**GIVEN TASK:**
State how many lines in the entries below contain the string "numericTimeSignature". Give only the number.
Start
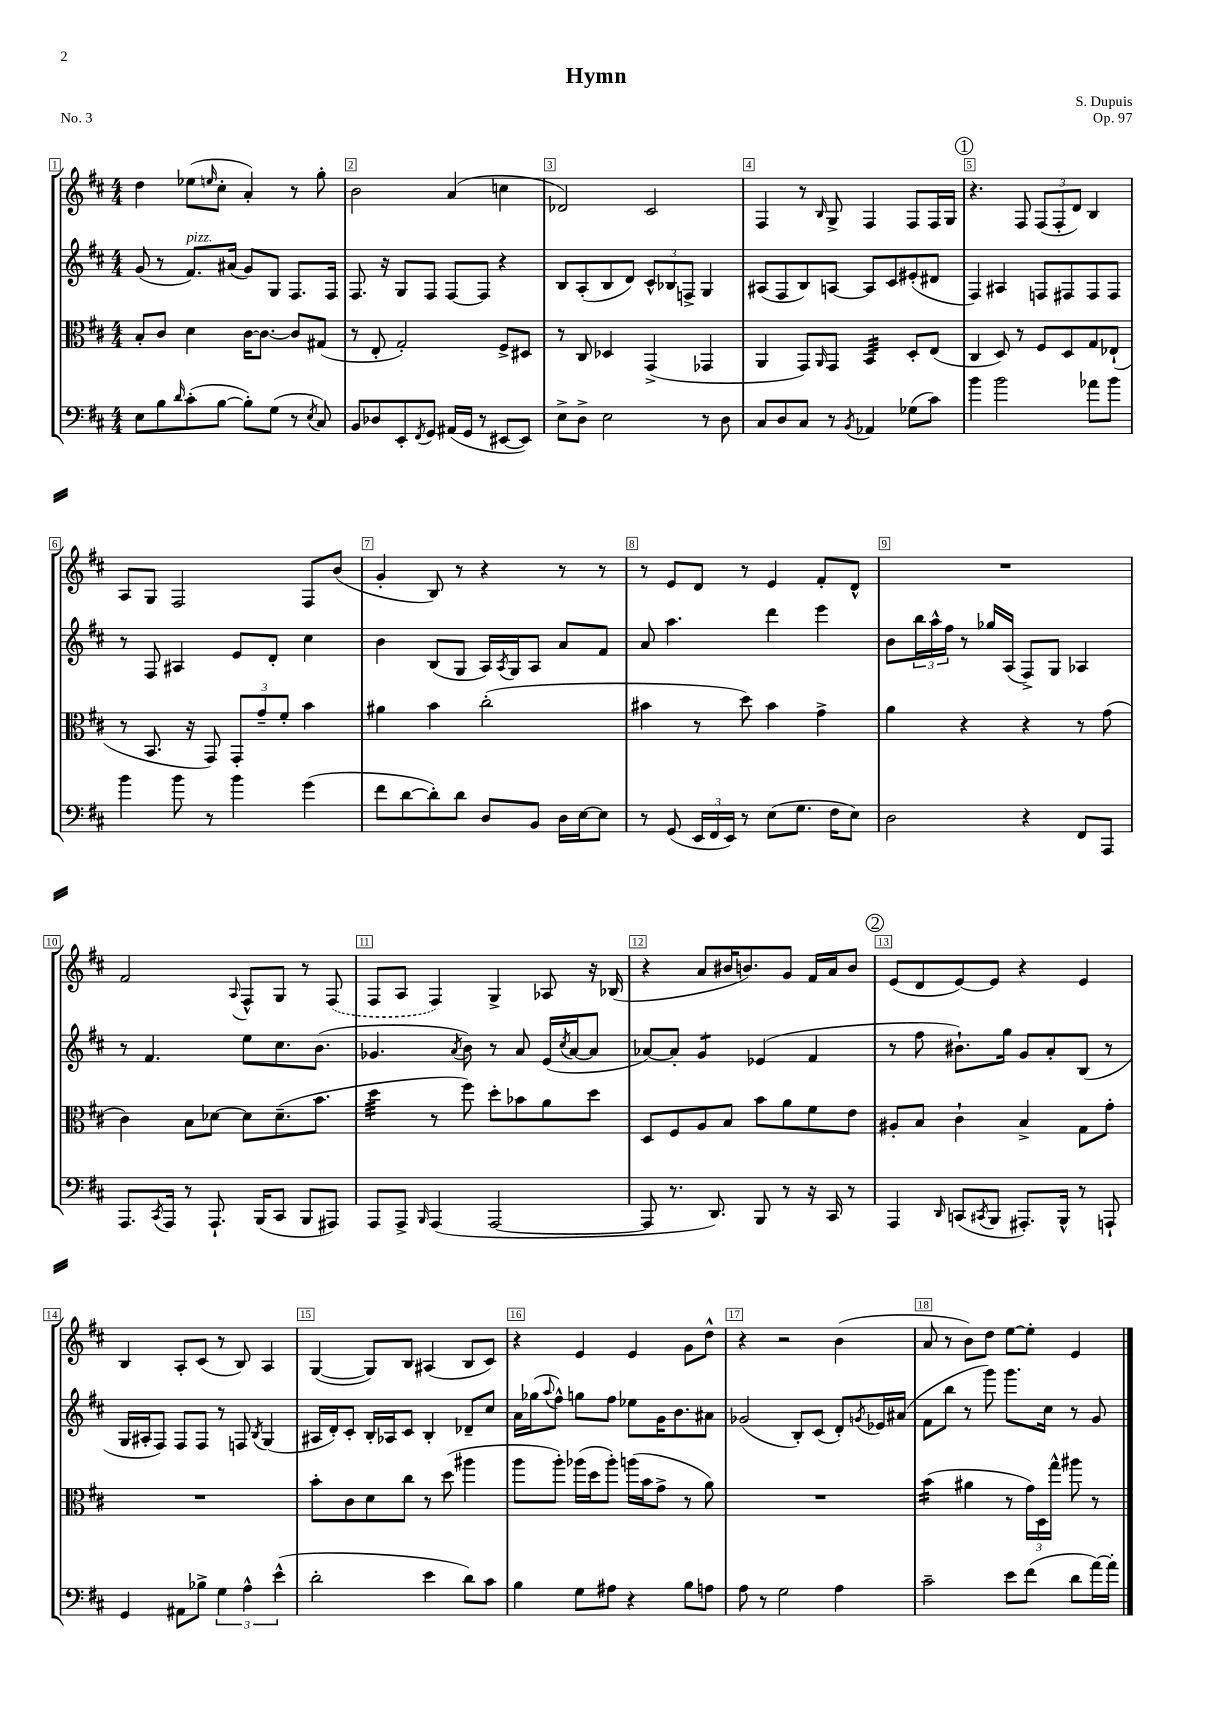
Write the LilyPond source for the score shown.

\header { title = "Hymn" composer = "S. Dupuis" opus = "Op. 97" piece = "No. 3" }
<<
\new StaffGroup <<
\new Staff = "s0" {
    \clef treble \key d \major \numericTimeSignature \time 4/4
    d''4 ees''8( \grace { e''16 } cis''8-. a'4-.) r8 g''8-. |
    b'2 a'4( c''4 |
    des'2) cis'2 |
    fis4 r8 \grace { b16 } g8-> fis4 fis8 fis16 g16 |
    \mark \markup { \circle "1" } r4. fis8 \tuplet 3/2 { fis8( fis8-. d'8) } b4 |
    a8 g8 fis2 fis8 b'8( |
    g'4-. b8) r8 r4 r8 r8 |
    r8 e'8 d'8 r8 e'4 fis'8-. d'8-^ |
    R1 |
    fis'2 \appoggiatura { a8 } fis8-^ g8 r8 \once \slurDashed fis8( |
    fis8 a8 fis4) g4-> aes8 r16 bes16( |
    r4 a'8 bis'16 b'8.) g'8 fis'16 a'16 b'8 |
    \mark \markup { \circle "2" } e'8( d'8 e'8~) e'8 r4 e'4 |
    b4 a8-. cis'8( r8 b8) a4 |
    g4~( g8) b8 ais4( b8 cis'8) |
    r4 e'4 e'4 g'8 d''8-^ |
    r4 r2 b'4( |
    a'8 r8 b'8) d''8 e''8~ e''8-. e'4 \bar "|." |
}
\new Staff = "s1" {
    \clef treble \key d \major \numericTimeSignature \time 4/4
    g'8( r8 fis'8.^\markup { \italic "pizz." }) ais'16( g'8) g8 fis8. fis16 |
    fis8. r16 g8 fis8 fis8~ fis8 r4 |
    b8 a8-.( b8 d'8) \tuplet 3/2 { cis'8-^ bes8 f8-> } g4 |
    ais8( fis8 b8) a8~ a8 cis'8 eis'8-.( dis'8 |
    \mark \markup { \circle "1" } fis4) ais4 f8 fis8 fis8 fis8 |
    r8 fis8 ais4 e'8 d'8-. cis''4 |
    b'4 b8( g8 a16) \acciaccatura { a8 } g16 a8 a'8 fis'8 |
    a'8 a''4. d'''4 e'''4 |
    b'8 \tuplet 3/2 { b''16 a''16-^ fis''16 } r8 ges''16 a16( fis8->) g8 aes4 |
    r8 fis'4. e''8 cis''8. b'8.( |
    ges'4. \acciaccatura { a'8 } b'8) r8 a'8 e'16( \acciaccatura { cis''8 } a'16~ a'8 |
    aes'8~) aes'8-. g'4:8 ees'4( fis'4 |
    \mark \markup { \circle "2" } r8 fis''8 bis'8.-!) g''16 g'8 a'8-. b8( r8 |
    g16 ais16-. fis8) fis8 fis8 r8 f8 \acciaccatura { b8 } g4( |
    ais16 d'16-.) cis'8-. b16-. aes16 cis'8 b4-. des'8-- cis''8 |
    a'16 ges''16( \appoggiatura { a''8 } fis''8-^) g''8 fis''8 ees''8 g'16 b'8. ais'8 |
    ges'2( b8-.) cis'8( d'8-.) \acciaccatura { g'8 } ees'16 ais'16( |
    fis'8 b''8 r8 g'''8) g'''8. cis''16 r8 g'8 \bar "|." |
}
\new Staff = "s2" {
    \clef alto \key d \major \numericTimeSignature \time 4/4
    b8-. cis'8 d'4 cis'16~ cis'8.~ cis'8 gis8( |
    r8 e8-. g2-.) fis8-> dis8 |
    r8 cis8 des4 g,4->( ges,4 |
    a,4 g,8) \grace { a,16 } g,8 b,4:32 d8-. e8( |
    \mark \markup { \circle "1" } cis4 d8) r8 fis8 d8 g8 ees8-!( |
    r8 b,8. r16 g,8) \tuplet 3/2 { g,8-. g'8-- fis'8-. } b'4 |
    ais'4 b'4 cis''2-.( |
    bis'4 r8 d''8) bis'4 g'4-> |
    a'4 r4 r4 r8 g'8( |
    cis'4) b8 des'8~ des'8 des'8.--( b'8. |
    d''4:32 r8 fis''8) d''8-. bes'8 a'8 d''8 |
    d8 fis8 a8 b8 b'8 a'8 fis'8 e'8 |
    \mark \markup { \circle "2" } ais8-. b8 cis'4-! b4-> g8 g'8-. |
    R1 |
    b'8-. cis'8 d'8 cis''8 r8 d''8( ais''4 |
    a''8 a''8-.) aes''16( d''16 aes''8-.) a''16( b'16 g'8-> r8 a'8) |
    R1 |
    b'4:16( ais'4 r8 \tuplet 3/2 { g'16) d16 g''16-^ } ais''8 r8 \bar "|." |
}
\new Staff = "s3" {
    \clef bass \key d \major \numericTimeSignature \time 4/4
    e8 b8 \grace { d'16 } cis'8-.( b8~ b8-.) g8( r8 \acciaccatura { e8 } cis8) |
    b,8 des8 e,8-. \acciaccatura { fis,8 } g,8 ais,16( g,16 r8 eis,8~ eis,8) |
    e8-> d8-> e2 r8 d8 |
    cis8 d8 cis8 r8 \acciaccatura { b,8 } aes,4 ges8( cis'8) |
    \mark \markup { \circle "1" } b'4 b'2 aes'8 b'8 |
    b'4 b'8 r8 b'4 g'4( |
    fis'8 d'8~ d'8-.) d'8 d8 b,8 d16 e16~ e8 |
    r8 g,8( \tuplet 3/2 { e,16 fis,16 e,16) } r8 e8( g8. fis16 e8) |
    d2 r4 fis,8 a,,8 |
    a,,8. \acciaccatura { cis,8 } a,,16 r8 a,,8.-! b,,16( cis,8 b,,8 ais,,8) |
    a,,8 a,,8-> \grace { b,,16 } a,,4( a,,2~ |
    a,,8 r8. d,8.) b,,8 r8 r16 cis,16 r8 |
    \mark \markup { \circle "2" } a,,4 \grace { d,16 } c,8( \acciaccatura { cis,8 } b,,8 ais,,8.-.) b,,16-^ r8 a,,8-! |
    g,4 ais,8 bes8-> \tuplet 3/2 { g4 a4-^ e'4-^( } |
    d'2-. e'4 d'8) cis'8 |
    b4 g8 ais8 r4 b8 a8 |
    a8 r8 g2 a4 |
    cis'2-- e'8 fis'8( d'8 a'16~) a'16-. \bar "|." |
}
>>
>>
\layout { \context { \Score \override BarNumber.break-visibility = ##(#f #t #t) barNumberVisibility = #all-bar-numbers-visible \override BarNumber.stencil = #(make-stencil-boxer 0.1 0.3 ly:text-interface::print) } }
End
**RESULT:**
4